### Data in this exercise

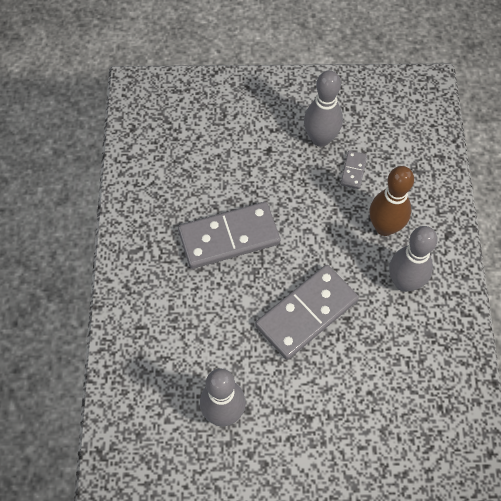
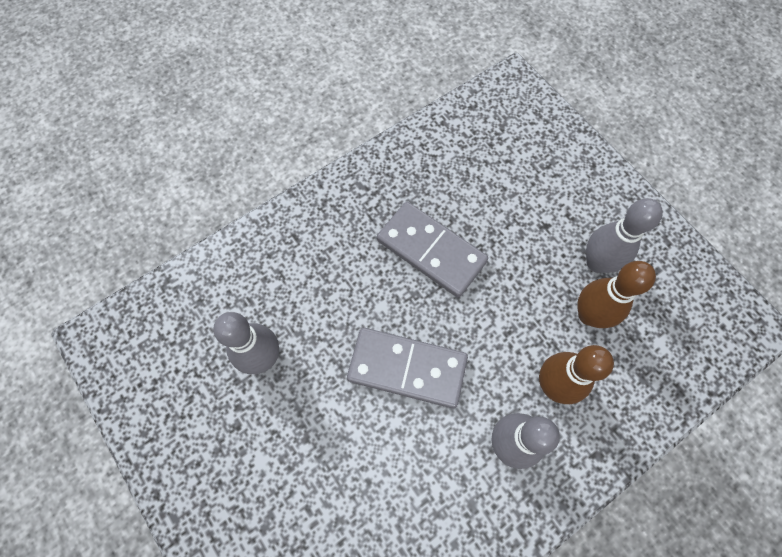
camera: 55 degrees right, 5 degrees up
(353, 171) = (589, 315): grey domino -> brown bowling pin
...
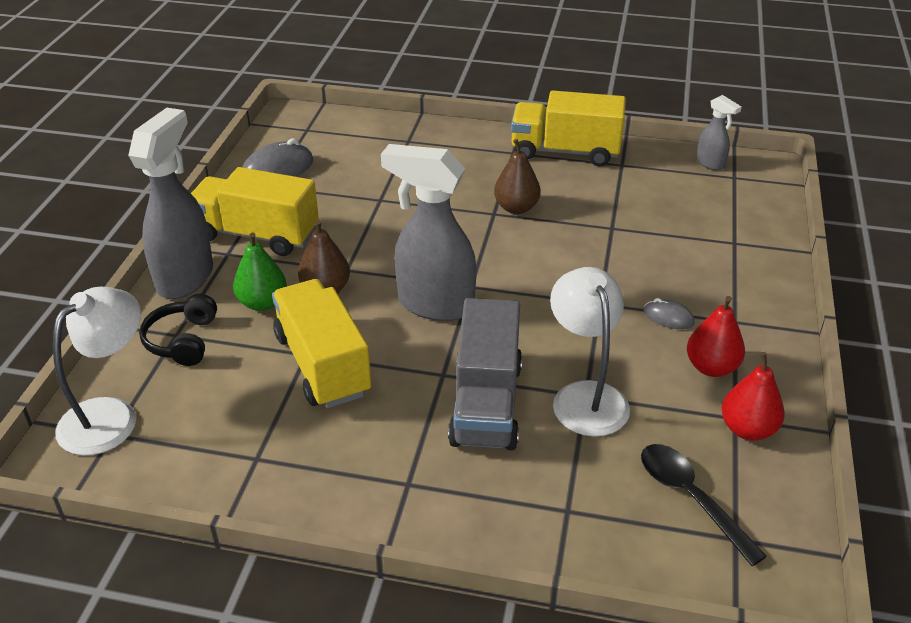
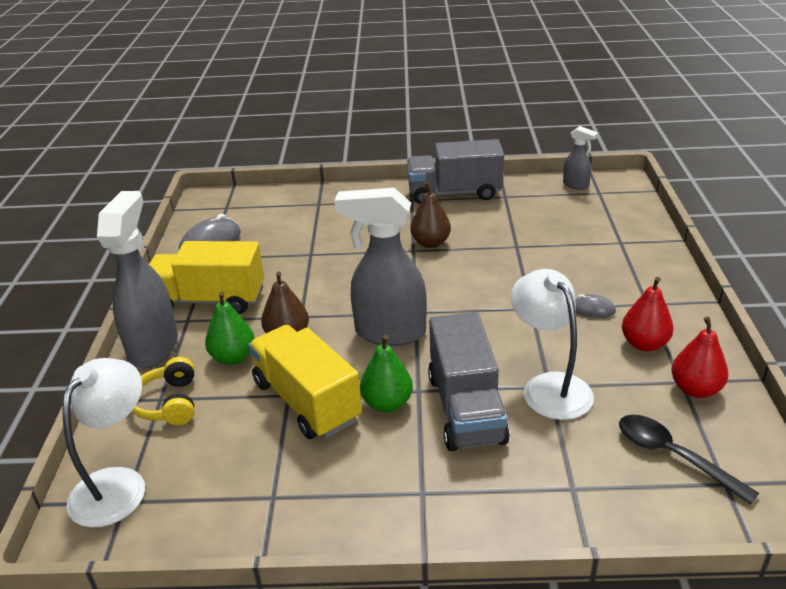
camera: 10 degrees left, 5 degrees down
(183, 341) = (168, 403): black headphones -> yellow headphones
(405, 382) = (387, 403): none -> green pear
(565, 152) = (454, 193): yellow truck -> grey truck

### What you are asked to do
Write down, word for word, the lines above from the one containing "camera: 10 degrees left, 5 degrees down" through the one containing "(565, 152) = (454, 193): yellow", both ends included.

### Answer to this problem
camera: 10 degrees left, 5 degrees down
(183, 341) = (168, 403): black headphones -> yellow headphones
(405, 382) = (387, 403): none -> green pear
(565, 152) = (454, 193): yellow truck -> grey truck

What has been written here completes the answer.